= Beginning of Section =

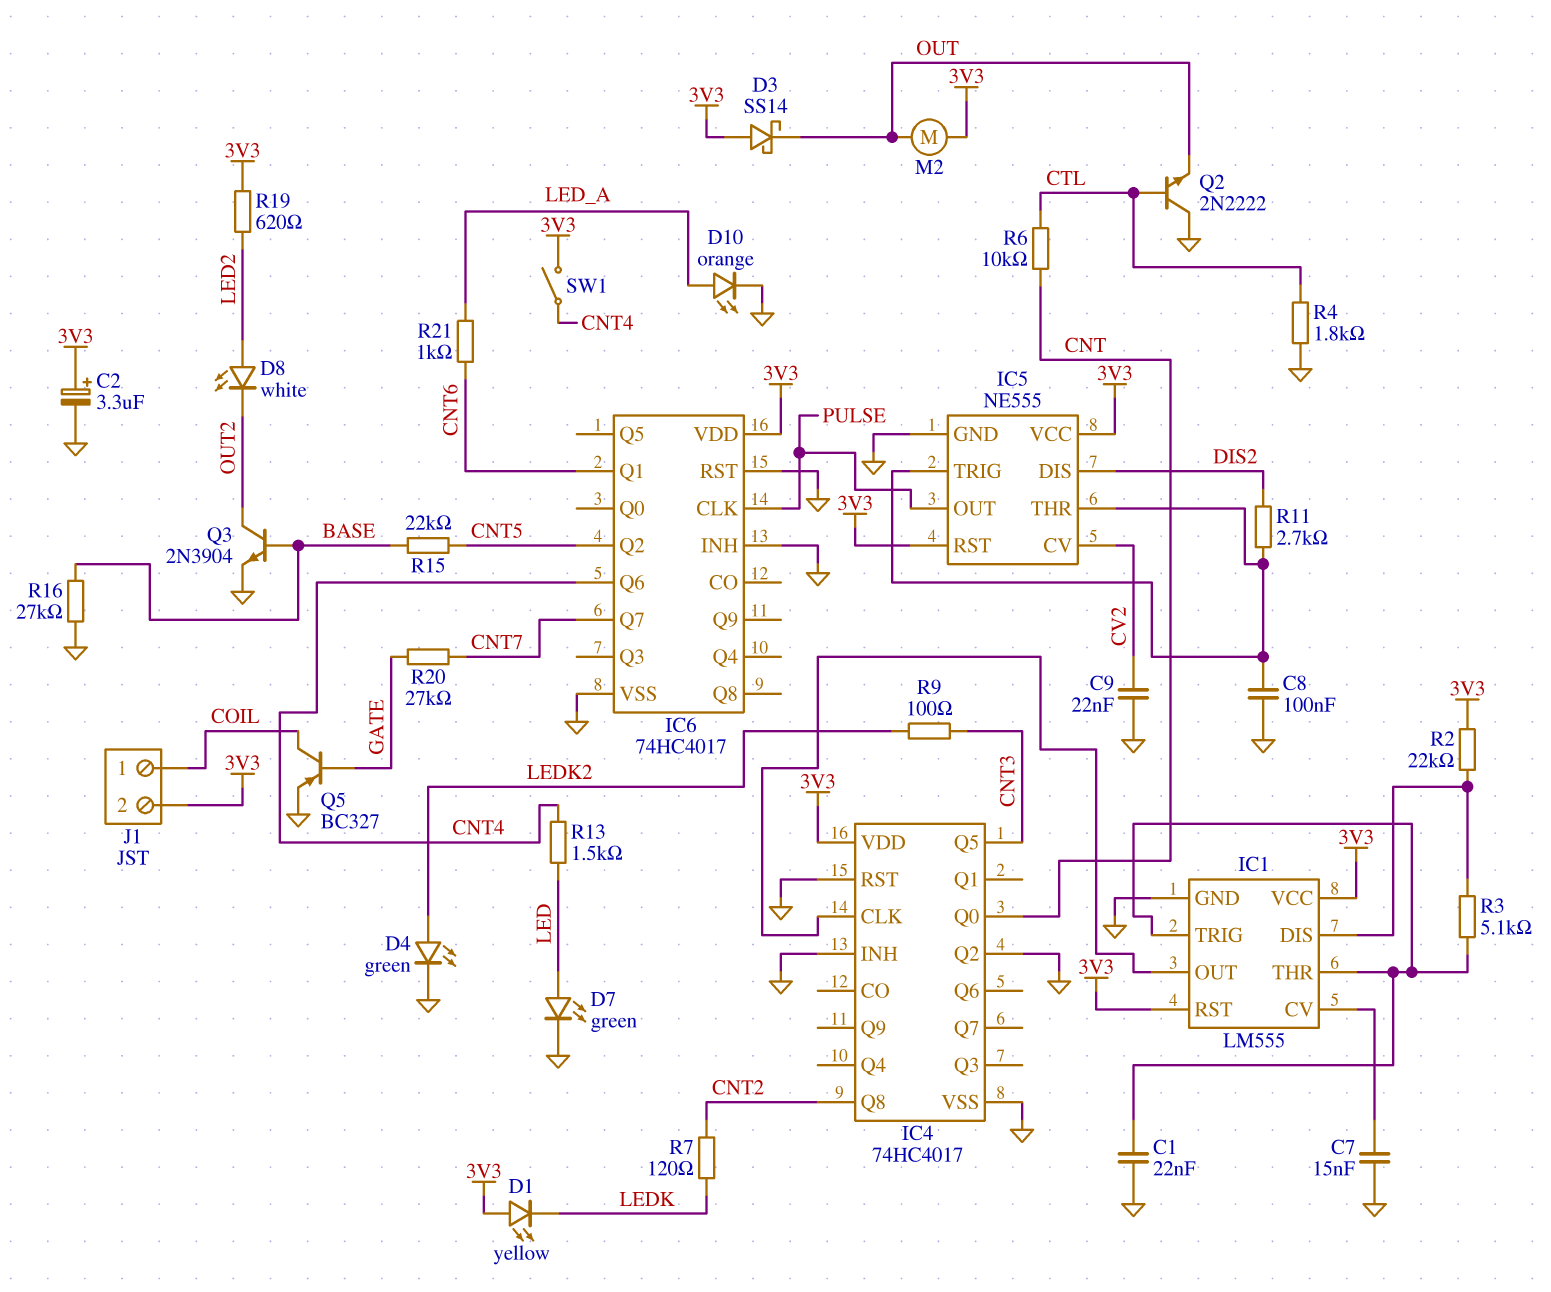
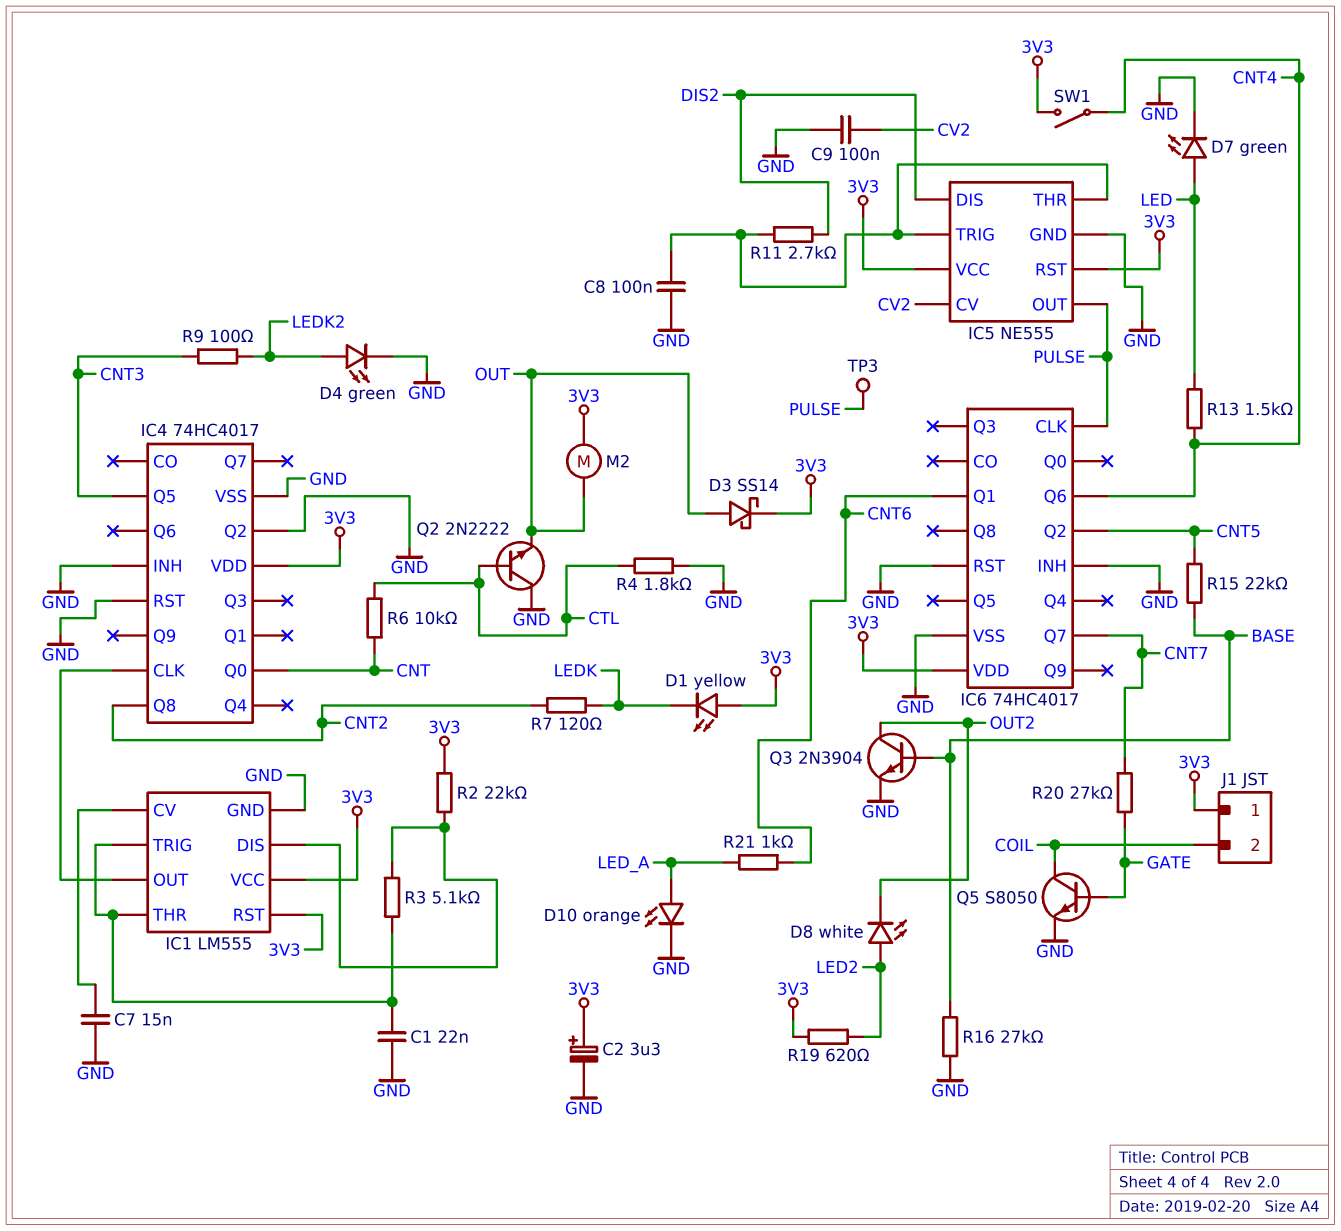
C9: 22nF (CV2, GND) -> 100nF (CV2, GND)
D3: schottky SS14 (A 3V3, K OUT) -> schottky SS14 (A OUT, K 3V3)
J1 pin 1: COIL -> 3V3
J1 pin 2: 3V3 -> COIL
Q5: PNP BC327 (B GATE, C COIL, E GND) -> NPN S8050 (B GATE, C COIL, E GND)
TP3: none -> test point (PULSE)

= End of Section =

WHAT TO PRODUCE: Without the pictures, please output every record exactly.

RESPONSE TO THE EXERCISE:
C9: 22nF (CV2, GND) -> 100nF (CV2, GND)
D3: schottky SS14 (A 3V3, K OUT) -> schottky SS14 (A OUT, K 3V3)
J1 pin 1: COIL -> 3V3
J1 pin 2: 3V3 -> COIL
Q5: PNP BC327 (B GATE, C COIL, E GND) -> NPN S8050 (B GATE, C COIL, E GND)
TP3: none -> test point (PULSE)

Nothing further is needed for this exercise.